**EXERCISE PROMPT:** Show every line of the data that includes the word "objects".

**STORED DATA:**
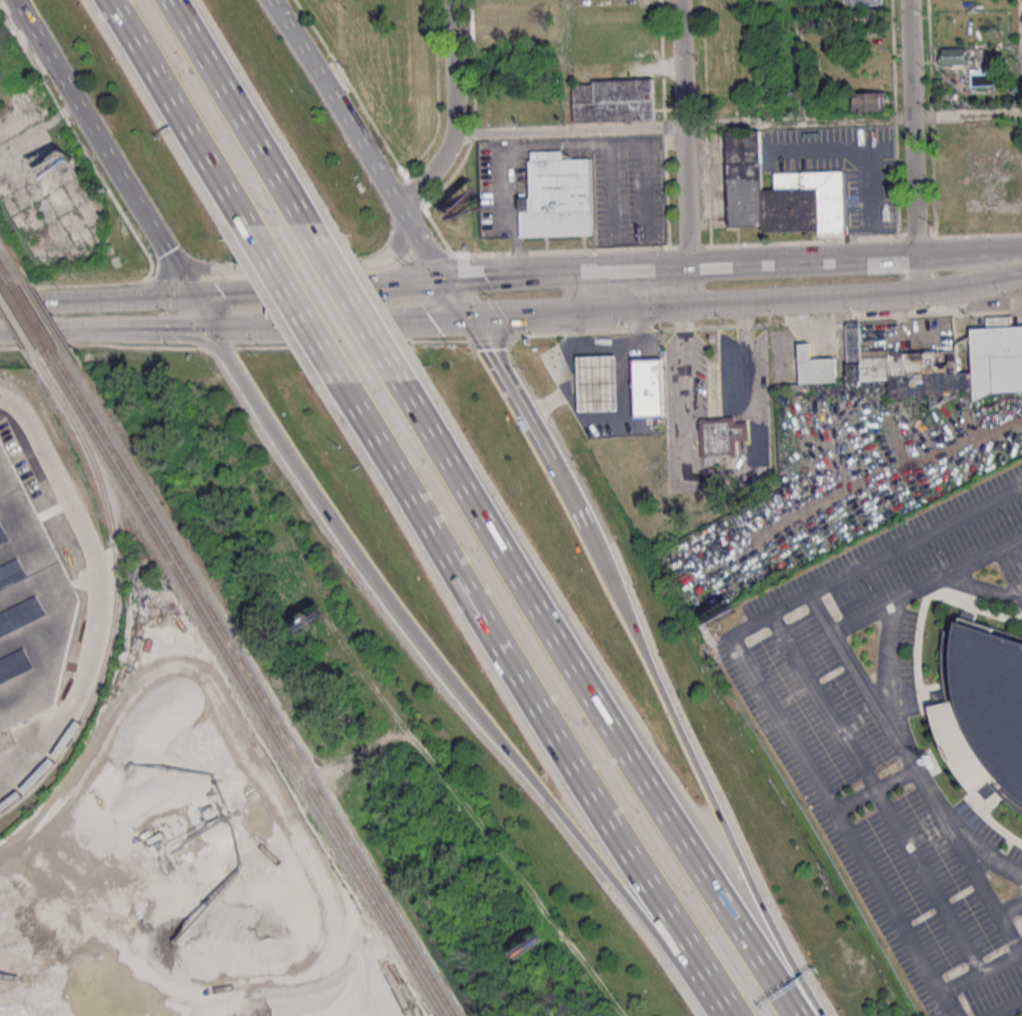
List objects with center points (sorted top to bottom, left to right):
building: (866, 2)
building: (495, 11)
building: (868, 16)
road: (1021, 21)
road: (28, 26)
road: (31, 26)
building: (496, 32)
road: (563, 36)
building: (957, 56)
road: (797, 61)
building: (613, 100)
building: (868, 101)
road: (178, 112)
road: (237, 113)
road: (453, 115)
road: (736, 125)
road: (534, 147)
road: (912, 147)
road: (683, 153)
road: (366, 157)
road: (118, 173)
building: (779, 193)
building: (557, 196)
road: (957, 254)
road: (775, 262)
road: (283, 265)
railway: (6, 271)
road: (550, 274)
railway: (2, 280)
traffic signals: (442, 281)
road: (316, 288)
traffic signals: (190, 296)
road: (126, 298)
railway: (13, 300)
road: (31, 301)
road: (743, 303)
road: (294, 304)
road: (353, 304)
road: (200, 314)
railway: (33, 316)
traffic signals: (464, 318)
road: (398, 321)
railway: (16, 323)
road: (271, 328)
traffic signals: (211, 332)
railway: (33, 333)
road: (144, 335)
road: (511, 336)
road: (44, 339)
road: (5, 340)
road: (743, 354)
road: (681, 359)
building: (937, 363)
building: (815, 367)
building: (599, 382)
building: (648, 386)
road: (524, 420)
building: (720, 437)
road: (721, 484)
road: (945, 574)
railway: (116, 589)
road: (88, 592)
road: (887, 603)
building: (29, 608)
road: (640, 647)
road: (424, 649)
road: (509, 659)
road: (887, 660)
road: (754, 673)
railway: (241, 683)
railway: (253, 683)
road: (592, 702)
building: (983, 709)
parking lot: (893, 740)
road: (903, 754)
road: (872, 789)
road: (876, 794)
road: (979, 849)
road: (746, 894)
road: (1001, 921)
road: (1021, 953)
road: (980, 974)
road: (706, 975)
road: (947, 1005)
road: (1002, 1006)

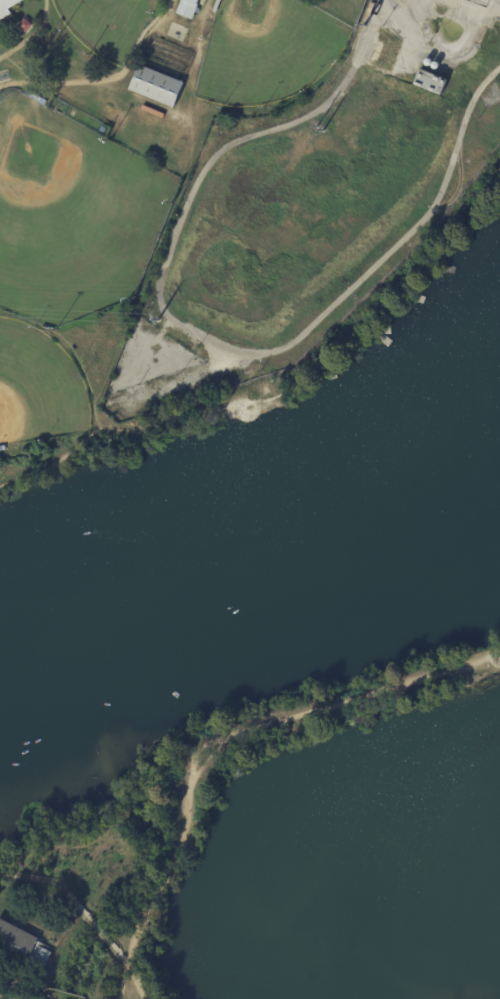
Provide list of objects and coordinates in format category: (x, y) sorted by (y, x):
building: (203, 0)
power substation: (480, 2)
building: (217, 6)
building: (7, 7)
building: (189, 8)
road: (470, 10)
park: (106, 24)
building: (25, 25)
power tower: (363, 26)
road: (31, 34)
park: (267, 50)
building: (377, 52)
road: (105, 79)
building: (430, 82)
building: (157, 87)
power tower: (322, 130)
park: (72, 214)
power tower: (157, 319)
road: (200, 333)
park: (38, 386)
river: (260, 546)
road: (490, 654)
road: (487, 658)
road: (496, 665)
road: (342, 703)
building: (187, 748)
road: (208, 758)
park: (175, 819)
road: (166, 876)
road: (50, 879)
road: (101, 933)
building: (22, 947)
road: (131, 973)
road: (17, 977)

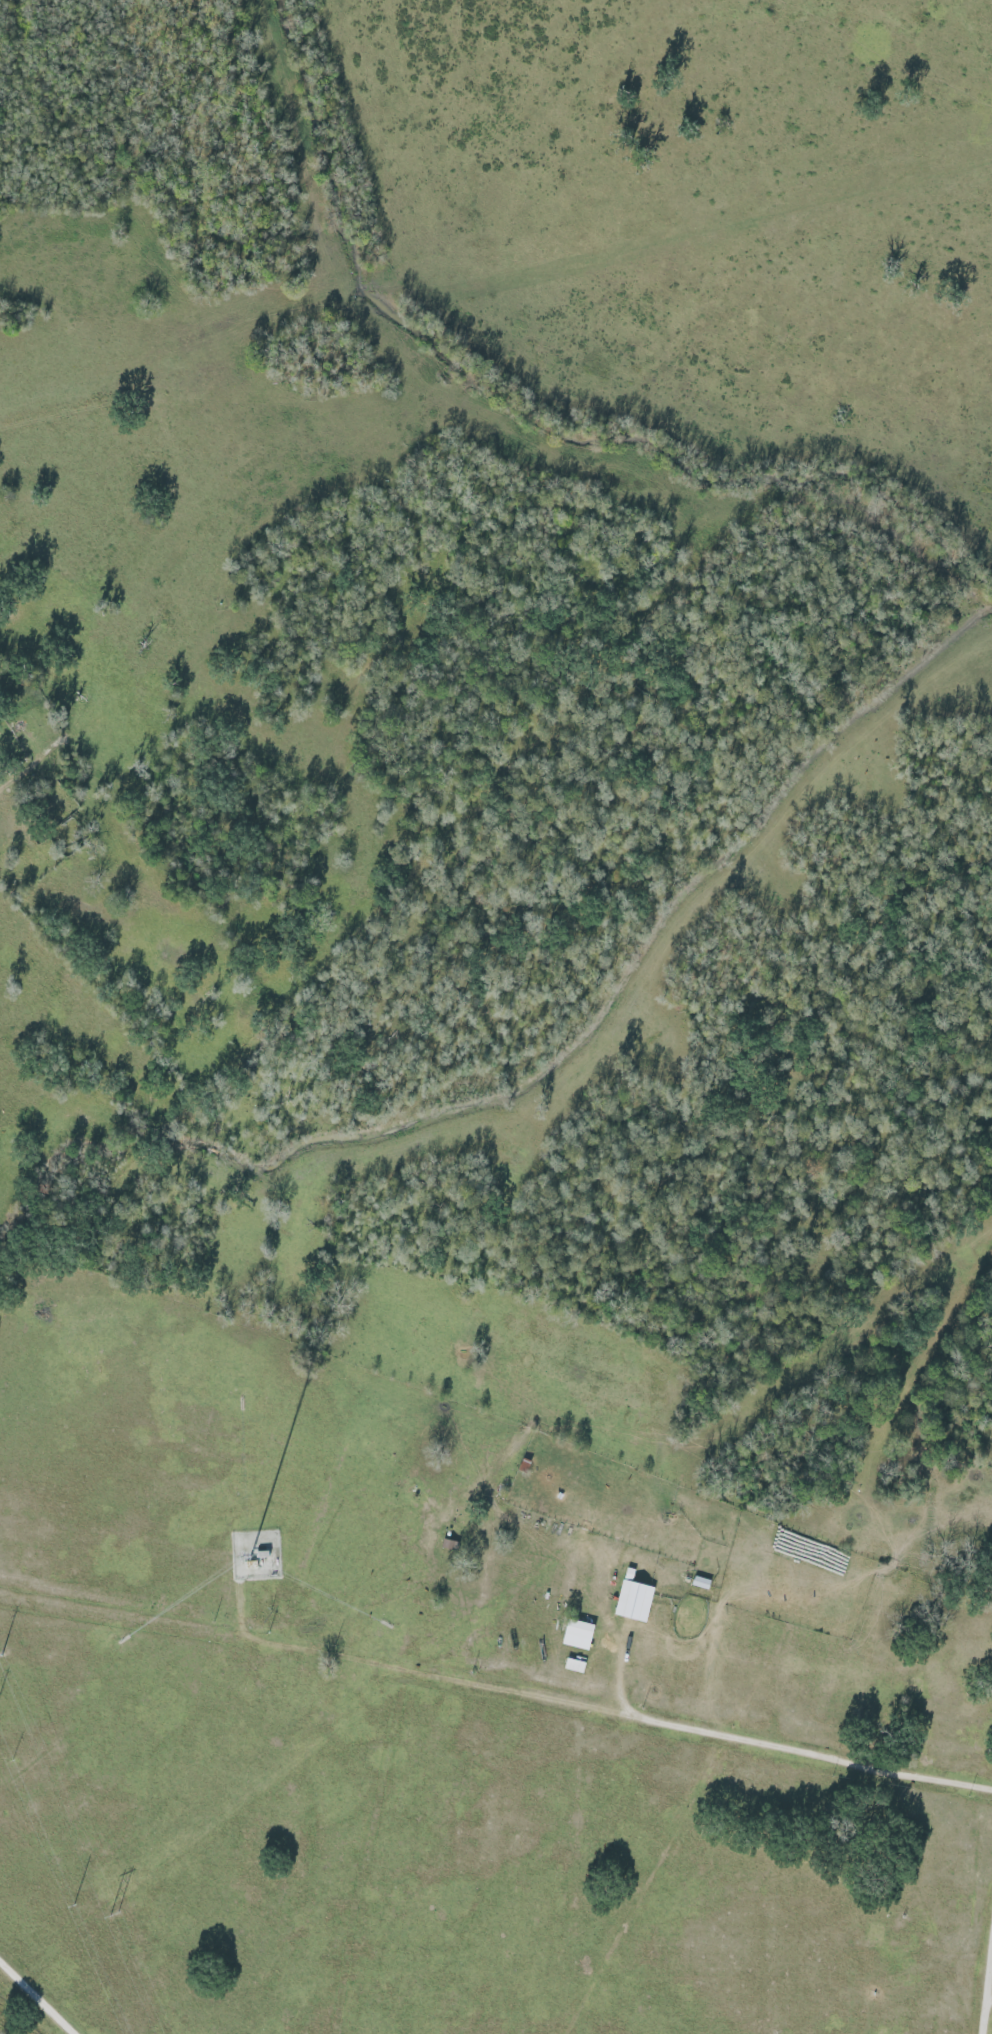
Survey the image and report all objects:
building: (630, 1599)
building: (573, 1635)
power tower: (1, 1657)
road: (778, 1749)
power tower: (113, 1915)
road: (39, 1994)
road: (989, 2010)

**RESPONSE BOX:**
List objects with center points (sorted top to bottom, left to right):
Provide list of objects and coordinates in format category: (x, y) sorted by (y, x):
Survey the image and report all objects:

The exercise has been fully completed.